---------- DATA SHOWN ----------

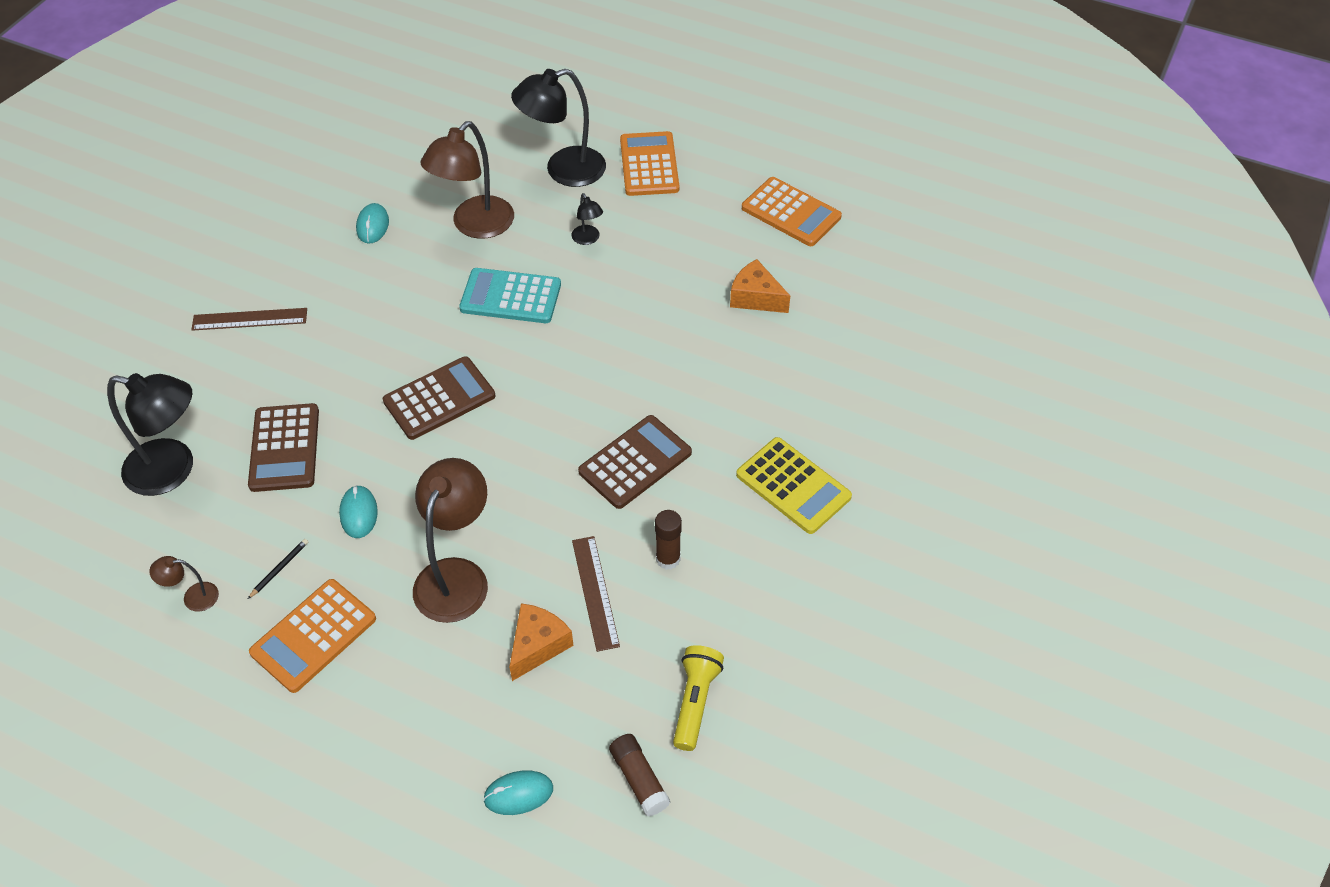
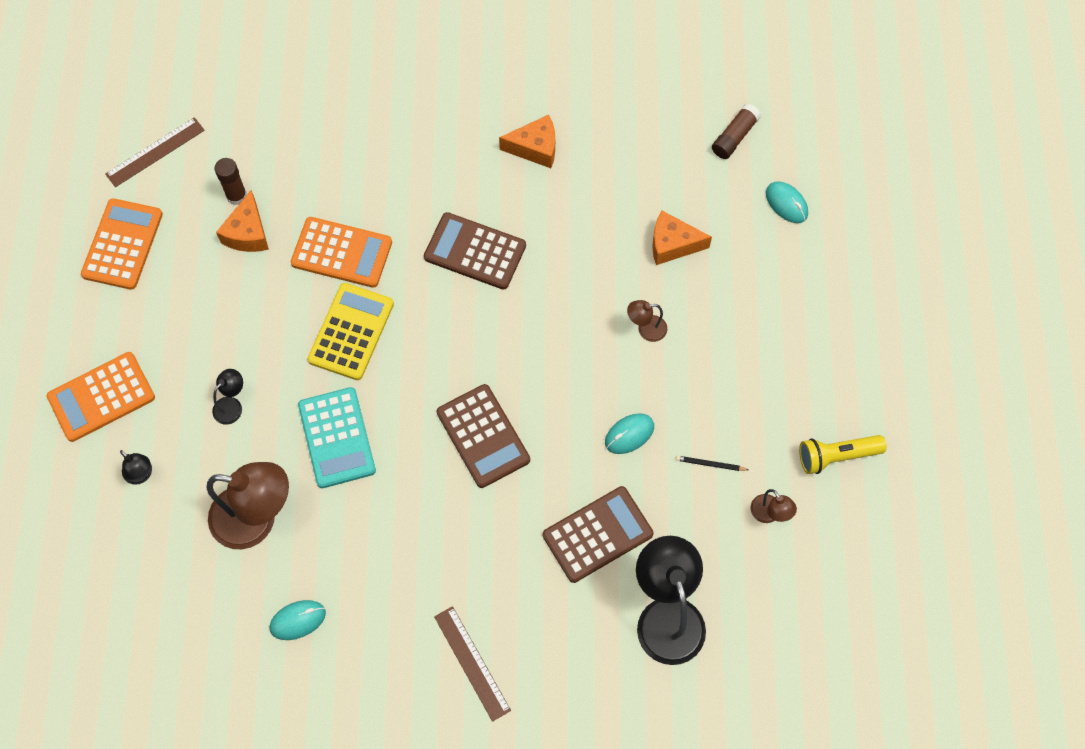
camera: 115 degrees left, 15 degrees up
orange calculator [249,579,376,693] -> orange calculator moved to [291,217,392,288]
brown calculator [383,356,496,440] -> brown calculator turned 150 degrees counterclockwise [437,384,530,488]
brown lamp [413,458,488,623] -> brown lamp [627,300,667,342], size x0.46
black lamp [511,69,606,187] -> black lamp [120,450,152,485], size x0.46
brown ruler [572,536,620,652] -> brown ruler moved to [105,117,205,187]
brown glue stick [655,510,682,570] -> brown glue stick moved to [215,158,247,205]
yellow flashlight [673,645,724,751] -> yellow flashlight moved to [799,435,887,474]
yellow calculator [736,437,852,534] -> yellow calculator moved to [307,283,394,380]
none -> orange cheese [499,114,555,168]

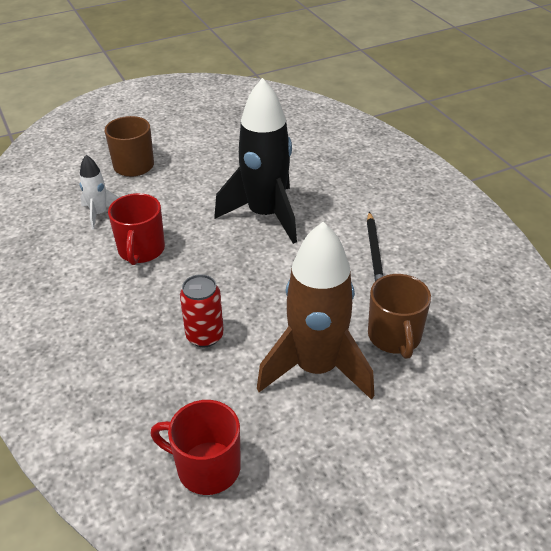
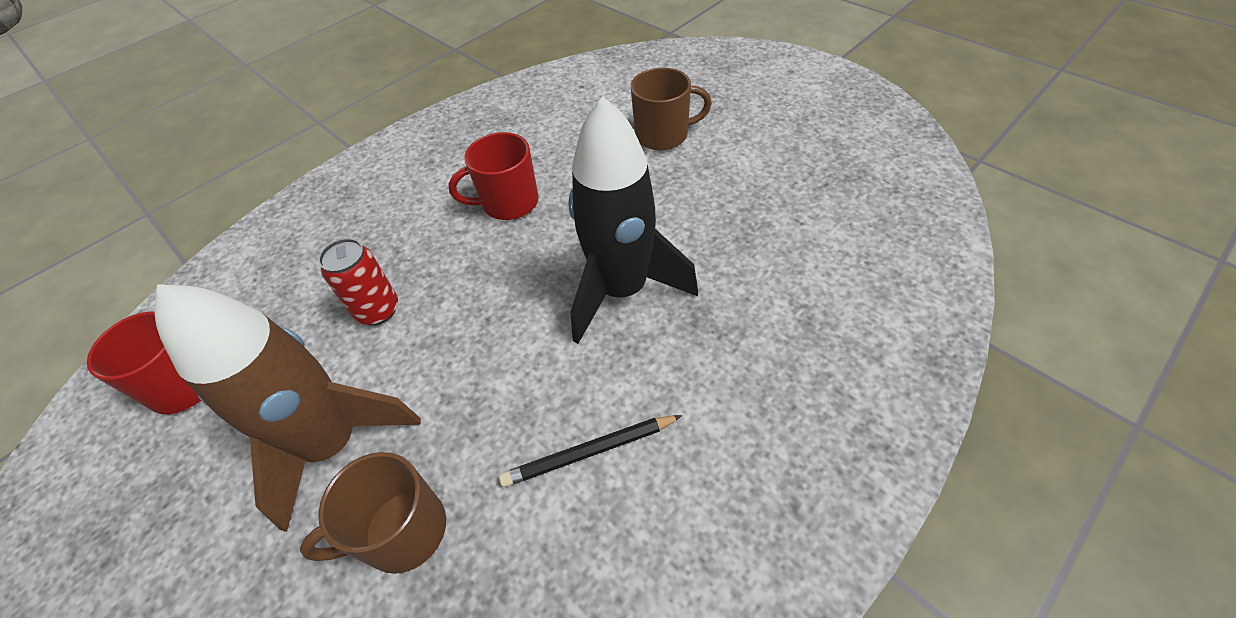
camera: 75 degrees right, 10 degrees up
white rocket [80,155,119,230] -> none

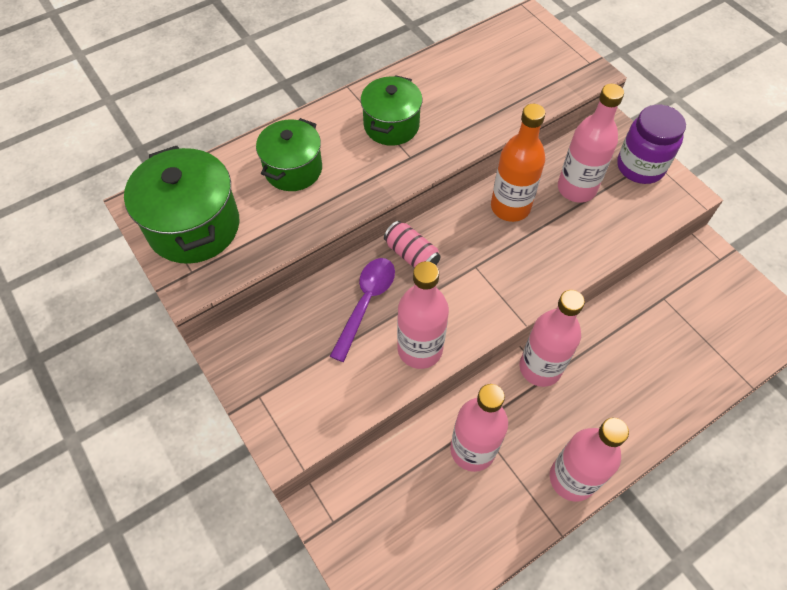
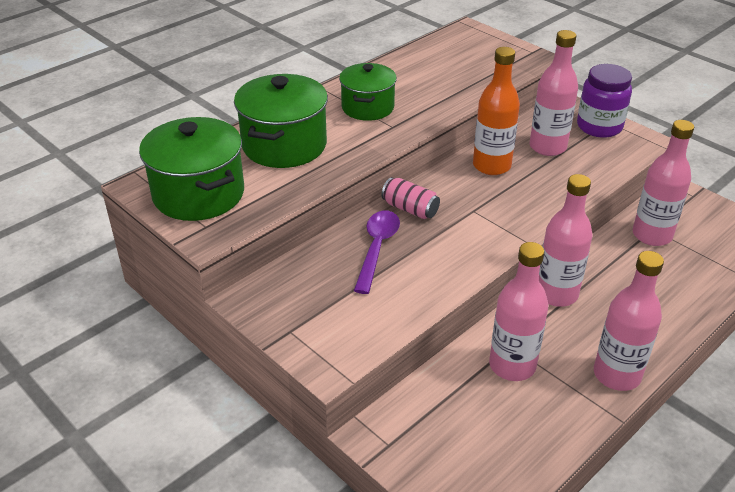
camera: 10 degrees left, 20 degrees down
green pot [256,118,322,191] -> green pot [234,74,328,168], size x1.51
pink bottle [397,261,449,369] -> pink bottle moved to [633,120,694,246]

----------

Scan the records above, then copy out each line that mentions "none".

none -> orange cheese [499,114,555,168]
white rocket [80,155,119,230] -> none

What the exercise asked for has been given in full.